PROBLEM TO WORK ON
Write only how many lines in this data include "left".

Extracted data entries
------------------------------
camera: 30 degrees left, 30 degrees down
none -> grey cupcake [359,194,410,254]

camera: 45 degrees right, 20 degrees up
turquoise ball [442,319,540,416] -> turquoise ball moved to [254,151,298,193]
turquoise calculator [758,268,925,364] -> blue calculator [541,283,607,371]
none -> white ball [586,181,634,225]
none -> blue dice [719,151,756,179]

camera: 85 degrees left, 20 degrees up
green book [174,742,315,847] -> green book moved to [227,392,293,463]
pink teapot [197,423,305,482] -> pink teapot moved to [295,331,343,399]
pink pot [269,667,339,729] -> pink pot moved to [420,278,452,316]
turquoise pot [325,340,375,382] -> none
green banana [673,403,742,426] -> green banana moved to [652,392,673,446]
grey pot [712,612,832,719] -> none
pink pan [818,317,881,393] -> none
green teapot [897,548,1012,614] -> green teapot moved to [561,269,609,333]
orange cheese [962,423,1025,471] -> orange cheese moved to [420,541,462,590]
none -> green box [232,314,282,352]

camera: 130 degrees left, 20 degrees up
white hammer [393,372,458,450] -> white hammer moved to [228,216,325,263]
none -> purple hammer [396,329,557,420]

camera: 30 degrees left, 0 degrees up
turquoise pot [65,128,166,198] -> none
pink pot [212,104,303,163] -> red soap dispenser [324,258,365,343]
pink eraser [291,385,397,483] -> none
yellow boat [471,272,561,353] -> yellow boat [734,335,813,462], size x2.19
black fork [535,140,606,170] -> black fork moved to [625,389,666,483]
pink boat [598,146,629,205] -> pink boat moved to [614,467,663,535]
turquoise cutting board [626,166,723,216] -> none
------------------------------
OUTPUT OF THE TASK
4